**WHAT THE TASK REQUIRES:** Copy out the lines from the line with "Identify the location of the tallest" to the line with "The height and width of the screenshot is (540, 960). Identify", both included, word for word.

**STORED RECORDS:**
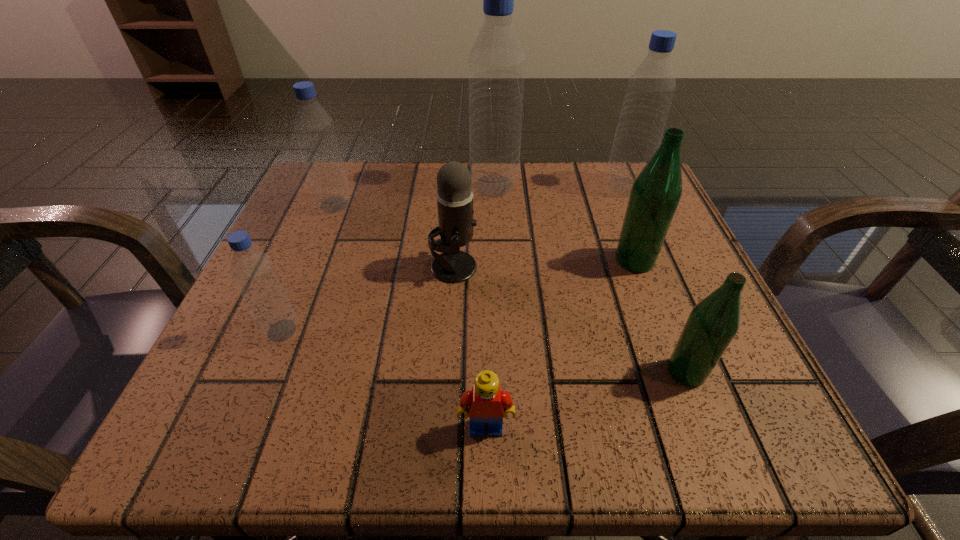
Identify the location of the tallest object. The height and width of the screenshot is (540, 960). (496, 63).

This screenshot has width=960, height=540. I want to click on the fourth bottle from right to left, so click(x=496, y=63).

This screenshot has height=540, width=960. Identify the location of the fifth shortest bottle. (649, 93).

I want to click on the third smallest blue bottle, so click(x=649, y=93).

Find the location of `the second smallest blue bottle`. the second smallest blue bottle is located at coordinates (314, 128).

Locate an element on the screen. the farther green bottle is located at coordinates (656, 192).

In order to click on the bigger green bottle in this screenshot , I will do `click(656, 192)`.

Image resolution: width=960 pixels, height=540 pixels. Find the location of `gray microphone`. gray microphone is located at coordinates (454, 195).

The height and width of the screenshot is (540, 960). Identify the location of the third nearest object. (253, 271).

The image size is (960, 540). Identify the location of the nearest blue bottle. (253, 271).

...

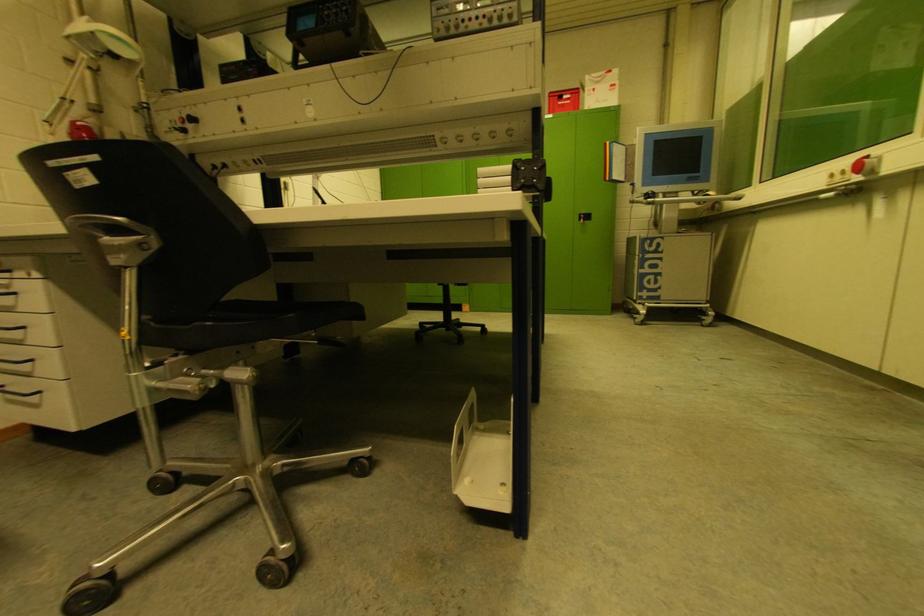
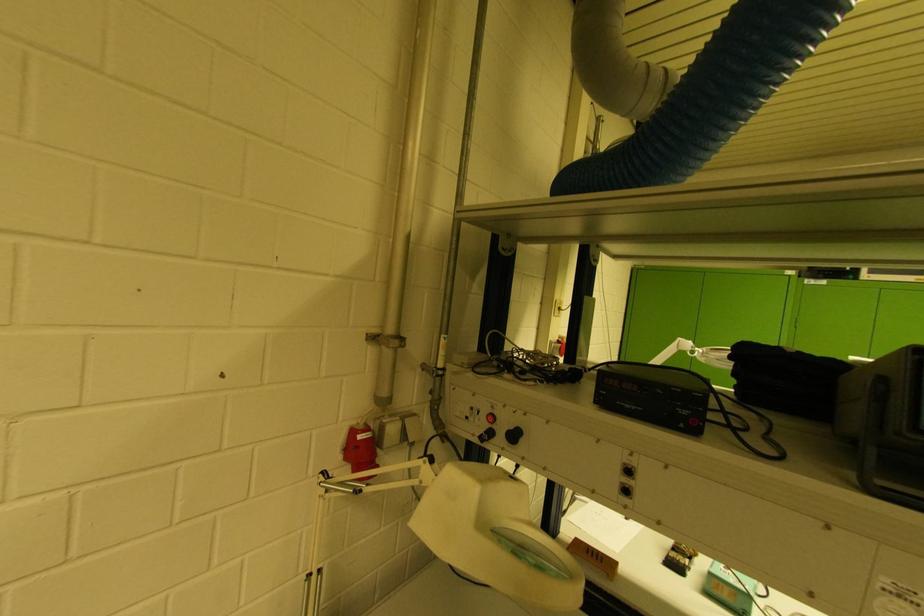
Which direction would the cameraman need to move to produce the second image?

---

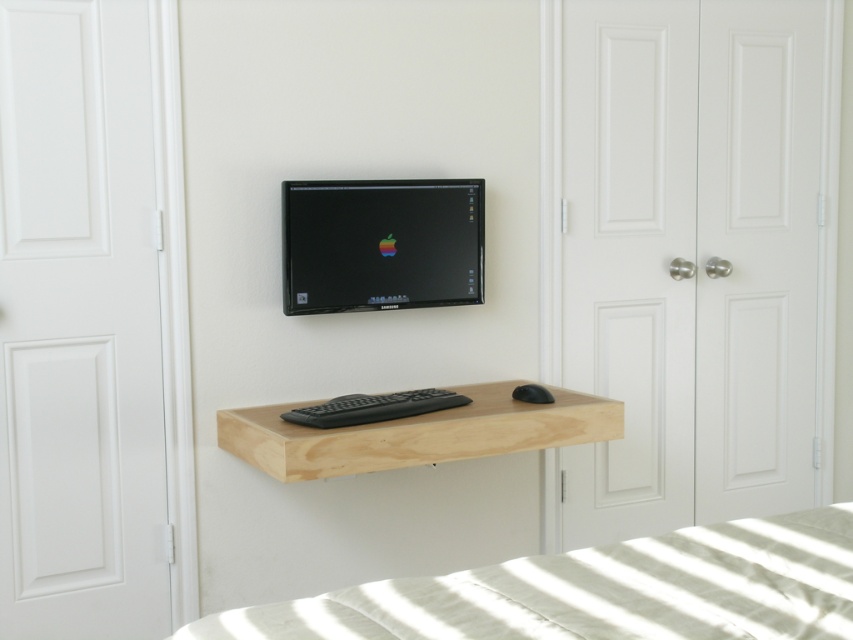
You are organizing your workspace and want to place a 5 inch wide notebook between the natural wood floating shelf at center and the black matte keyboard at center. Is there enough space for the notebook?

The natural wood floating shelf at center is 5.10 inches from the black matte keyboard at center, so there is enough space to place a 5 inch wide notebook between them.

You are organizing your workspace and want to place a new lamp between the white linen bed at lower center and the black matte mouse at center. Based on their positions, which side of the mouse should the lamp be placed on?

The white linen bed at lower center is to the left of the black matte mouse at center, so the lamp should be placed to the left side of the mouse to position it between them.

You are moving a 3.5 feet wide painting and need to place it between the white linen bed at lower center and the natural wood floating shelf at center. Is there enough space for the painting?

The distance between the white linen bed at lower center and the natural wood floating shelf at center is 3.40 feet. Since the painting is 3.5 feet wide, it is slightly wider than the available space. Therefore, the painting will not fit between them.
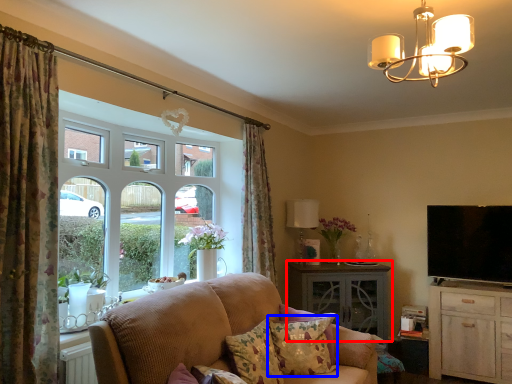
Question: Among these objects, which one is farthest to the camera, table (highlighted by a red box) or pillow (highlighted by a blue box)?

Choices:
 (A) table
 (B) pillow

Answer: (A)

**CORRECT RESULT:**
Identify the location of the tallest object. The height and width of the screenshot is (540, 960). (496, 63).

This screenshot has width=960, height=540. I want to click on the fourth bottle from right to left, so click(x=496, y=63).

This screenshot has height=540, width=960. Identify the location of the fifth shortest bottle. (649, 93).

I want to click on the third smallest blue bottle, so click(x=649, y=93).

Find the location of `the second smallest blue bottle`. the second smallest blue bottle is located at coordinates (314, 128).

Locate an element on the screen. the farther green bottle is located at coordinates (656, 192).

In order to click on the bigger green bottle in this screenshot , I will do `click(656, 192)`.

Image resolution: width=960 pixels, height=540 pixels. Find the location of `gray microphone`. gray microphone is located at coordinates (454, 195).

The height and width of the screenshot is (540, 960). Identify the location of the third nearest object. (253, 271).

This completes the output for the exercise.